[Object tracking records]

★ ★ ★ ★

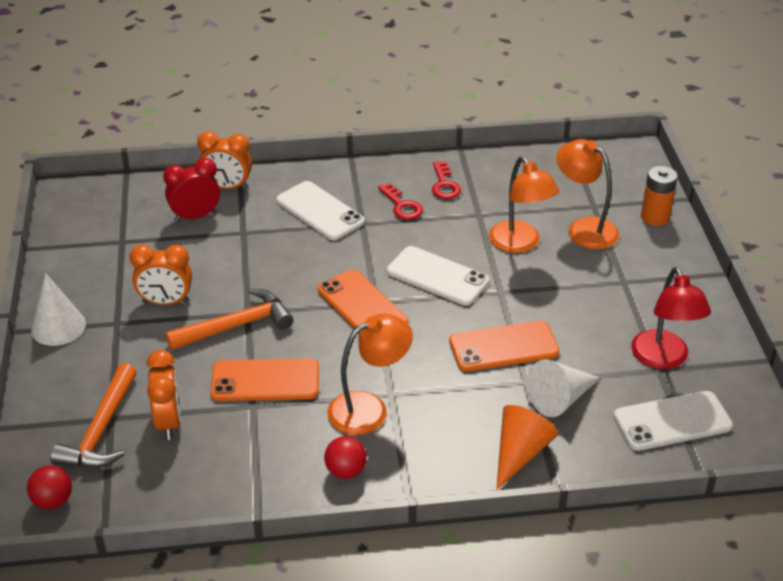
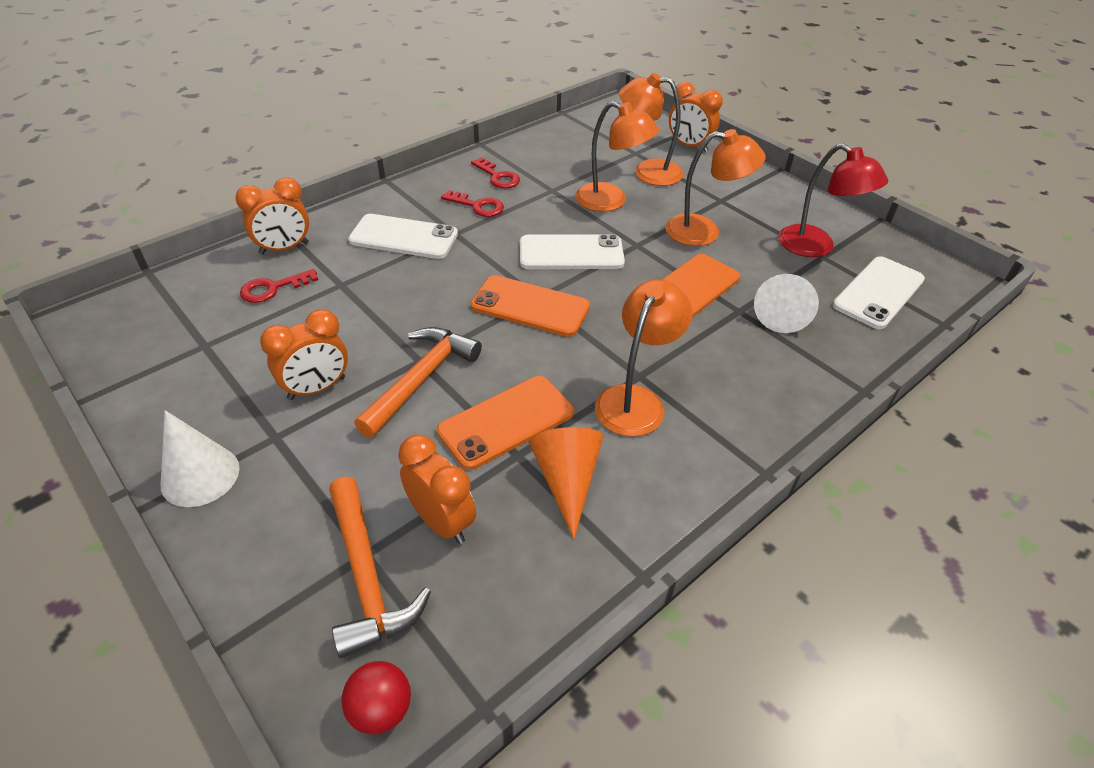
camera: 35 degrees left, 5 degrees up
(195, 216) = (273, 288): red clock -> red key
(346, 471) = (679, 475): red ball -> none
(520, 453) = (804, 375): orange cone -> orange cone (567, 480)
(573, 303) = (704, 231): none -> orange lamp
(655, 217) = (689, 146): orange battery -> orange clock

★ ★ ★ ★

◆ TASK DETAILS
Could you transcribe the records above exactly, leaving every picture out?

◆ RESULT OF THIS EXERCISE
camera: 35 degrees left, 5 degrees up
(195, 216) = (273, 288): red clock -> red key
(346, 471) = (679, 475): red ball -> none
(520, 453) = (804, 375): orange cone -> orange cone (567, 480)
(573, 303) = (704, 231): none -> orange lamp
(655, 217) = (689, 146): orange battery -> orange clock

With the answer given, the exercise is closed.